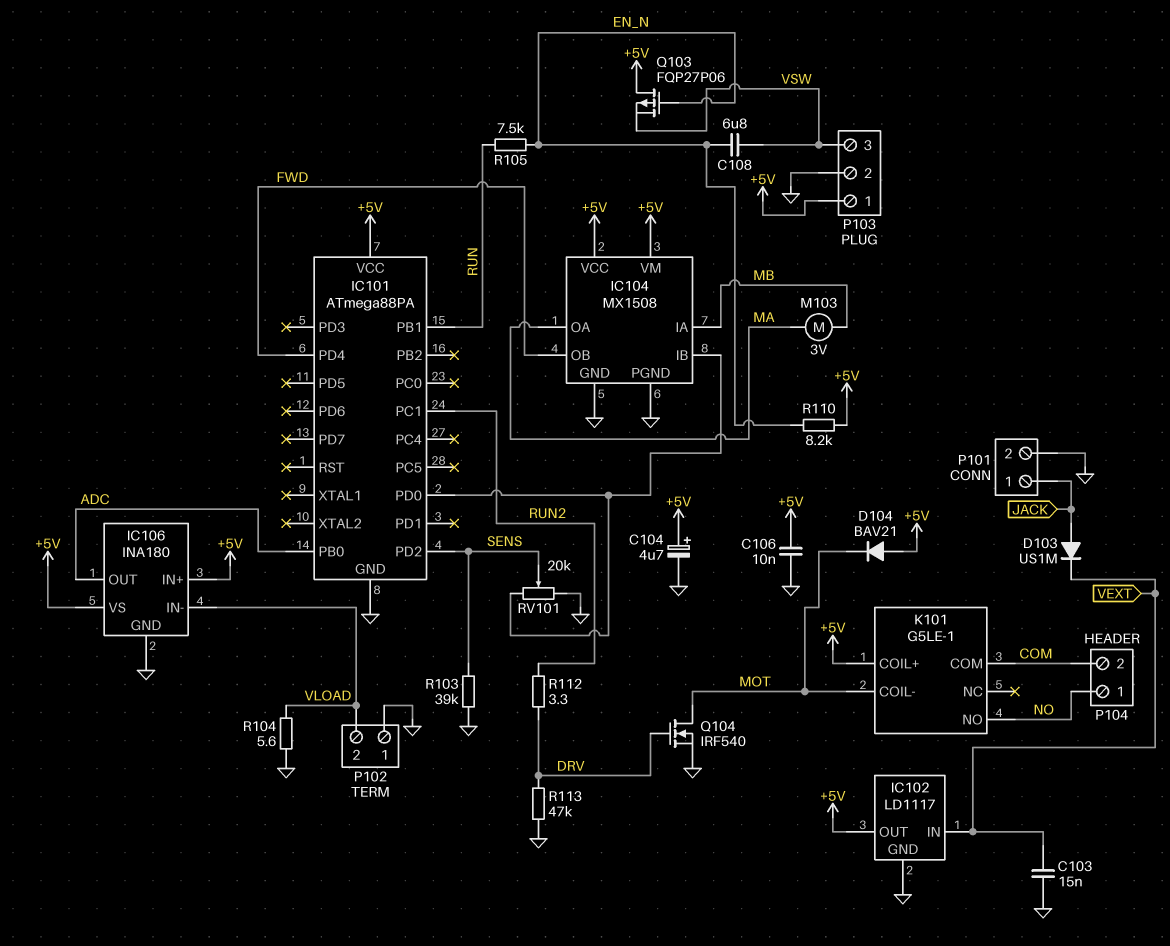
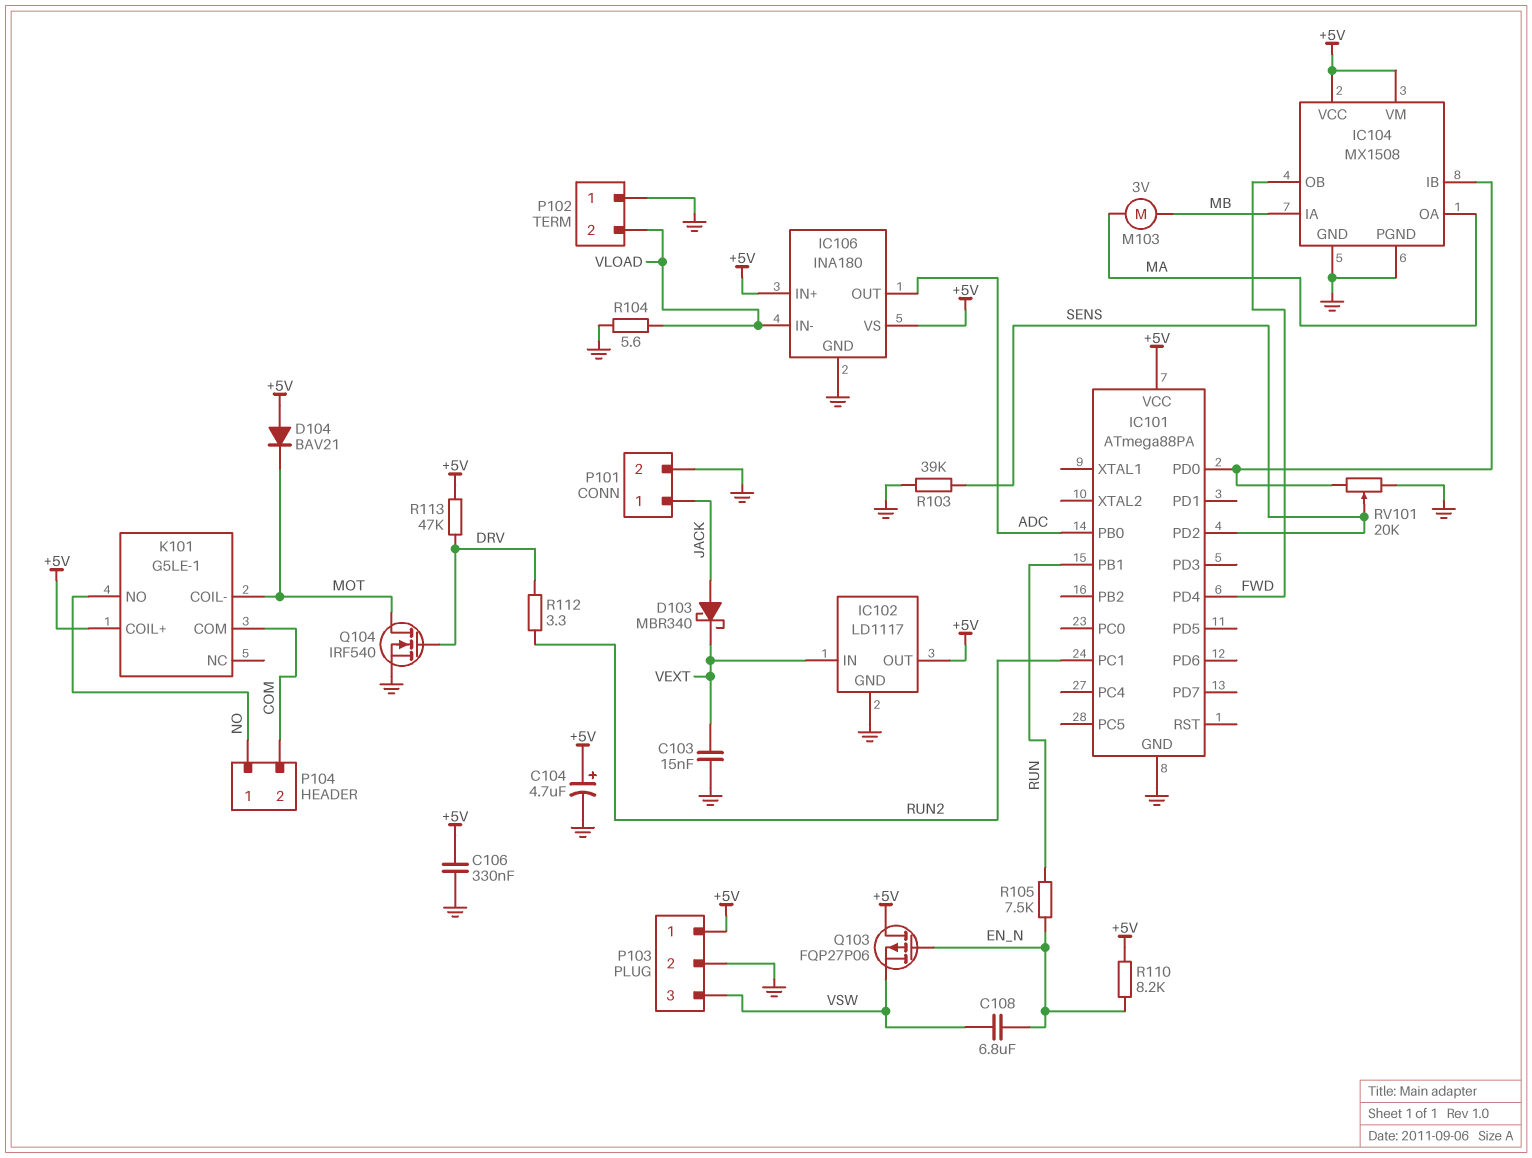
C106: 10nF (+5V, GND) -> 330nF (+5V, GND)
D103: diode US1M (A JACK, K VEXT) -> schottky MBR340 (A JACK, K VEXT)
R113: 47k (DRV, GND) -> 47k (+5V, DRV)

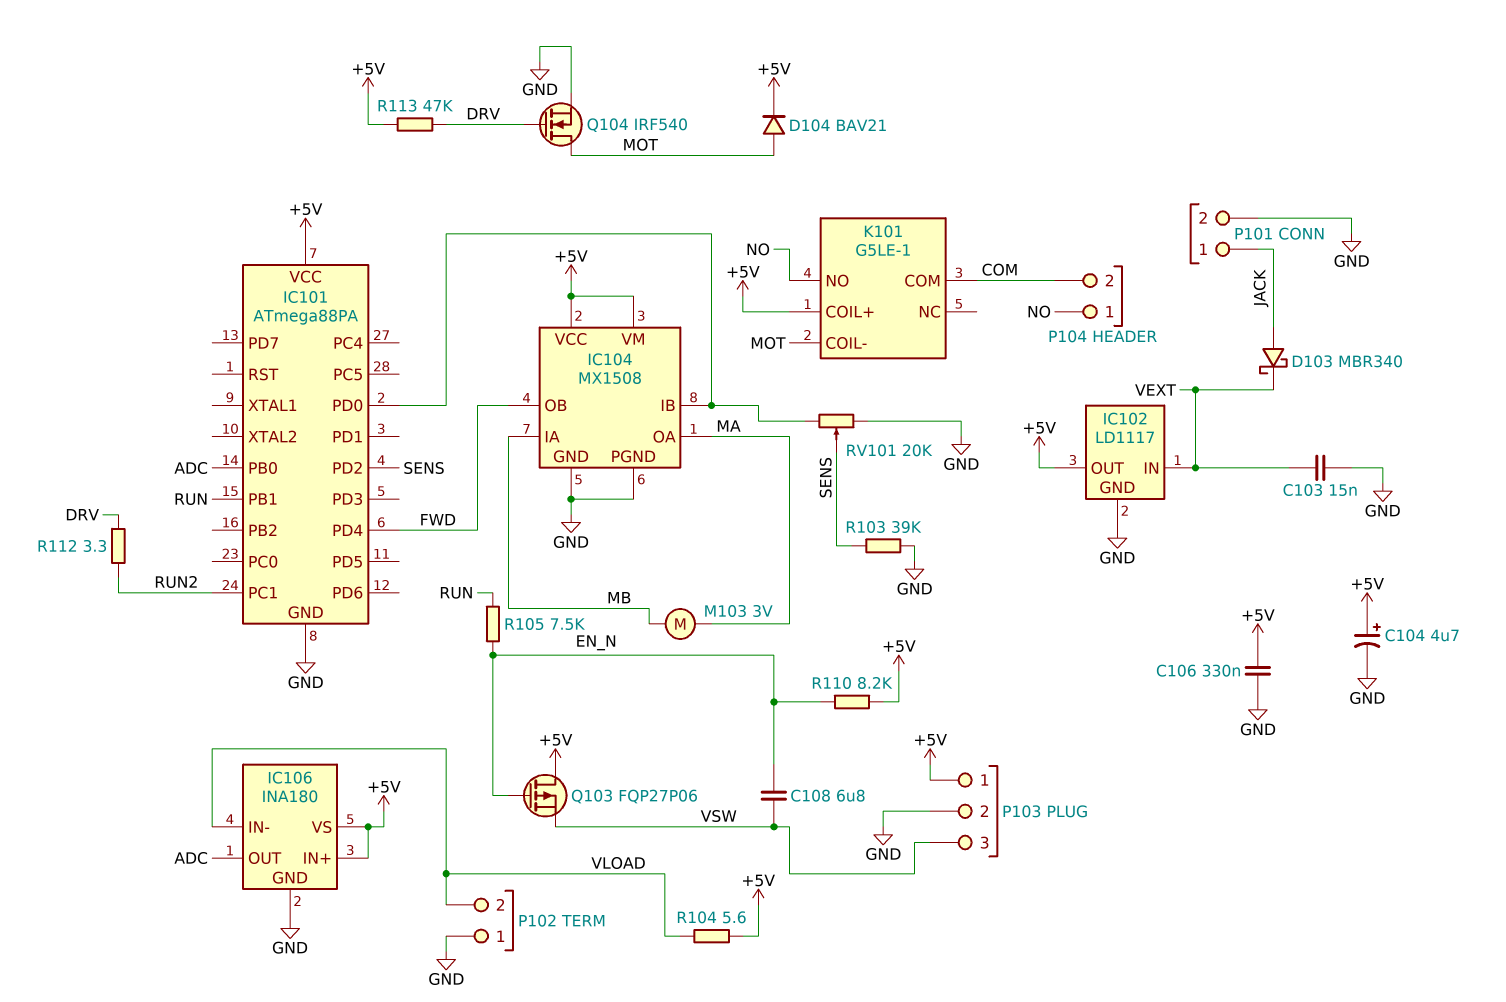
D104: diode BAV21 (A +5V, K MOT) -> diode BAV21 (A MOT, K +5V)
R104: 5.6 (GND, VLOAD) -> 5.6 (+5V, VLOAD)

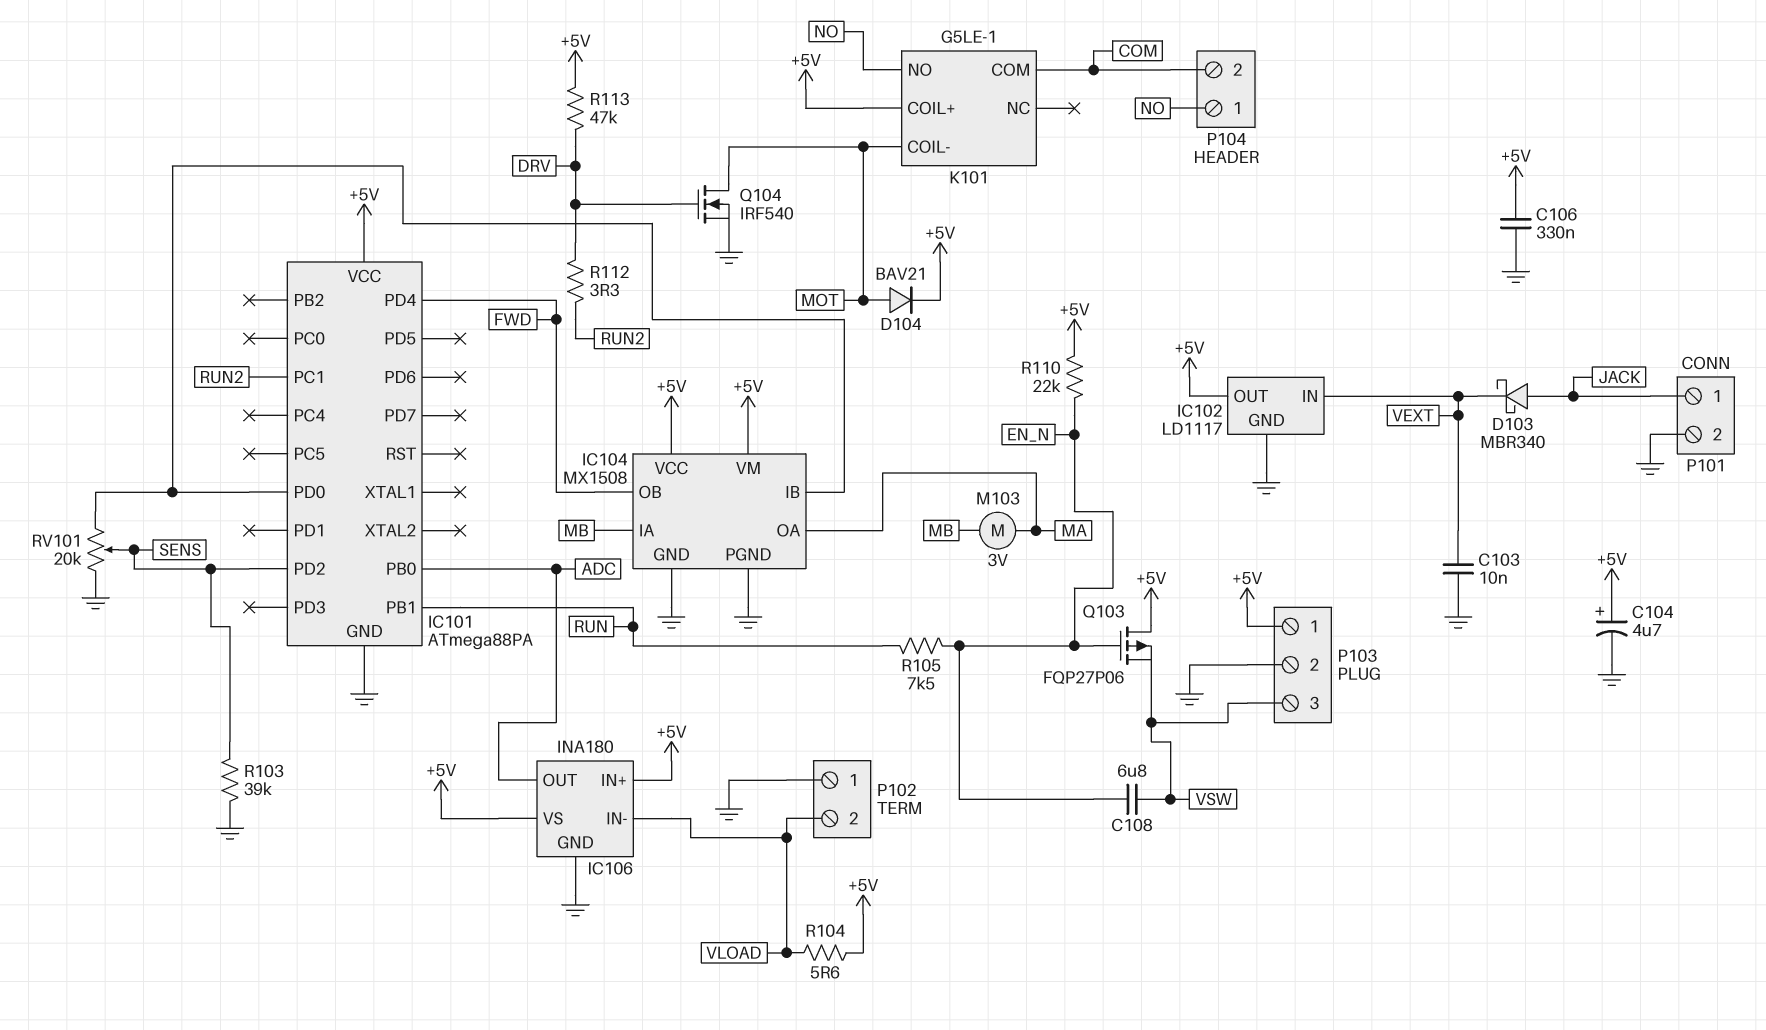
C103: 15nF (GND, VEXT) -> 10nF (GND, VEXT)
R110: 8.2k (+5V, EN_N) -> 22k (+5V, EN_N)

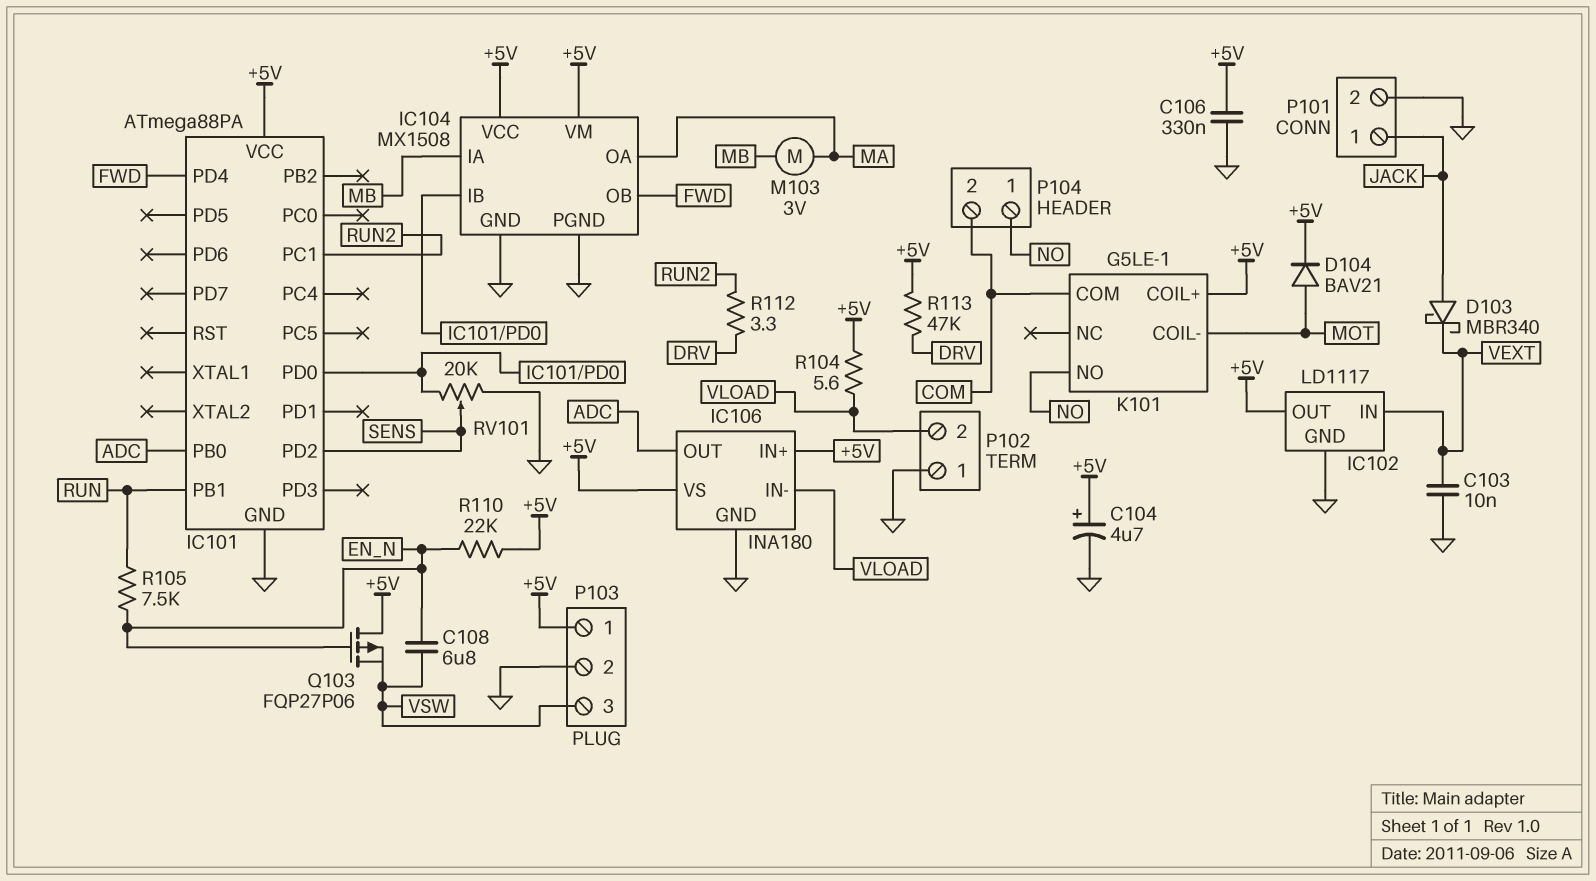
Q104: NMOS IRF540 (G DRV, D MOT, S GND) -> none
R103: 39k (GND, SENS) -> none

——

## What you need to do
A word-for-word copy of the entries above is what is needed, without any images.

## Answer box
C106: 10nF (+5V, GND) -> 330nF (+5V, GND)
D103: diode US1M (A JACK, K VEXT) -> schottky MBR340 (A JACK, K VEXT)
R113: 47k (DRV, GND) -> 47k (+5V, DRV)

D104: diode BAV21 (A +5V, K MOT) -> diode BAV21 (A MOT, K +5V)
R104: 5.6 (GND, VLOAD) -> 5.6 (+5V, VLOAD)

C103: 15nF (GND, VEXT) -> 10nF (GND, VEXT)
R110: 8.2k (+5V, EN_N) -> 22k (+5V, EN_N)

Q104: NMOS IRF540 (G DRV, D MOT, S GND) -> none
R103: 39k (GND, SENS) -> none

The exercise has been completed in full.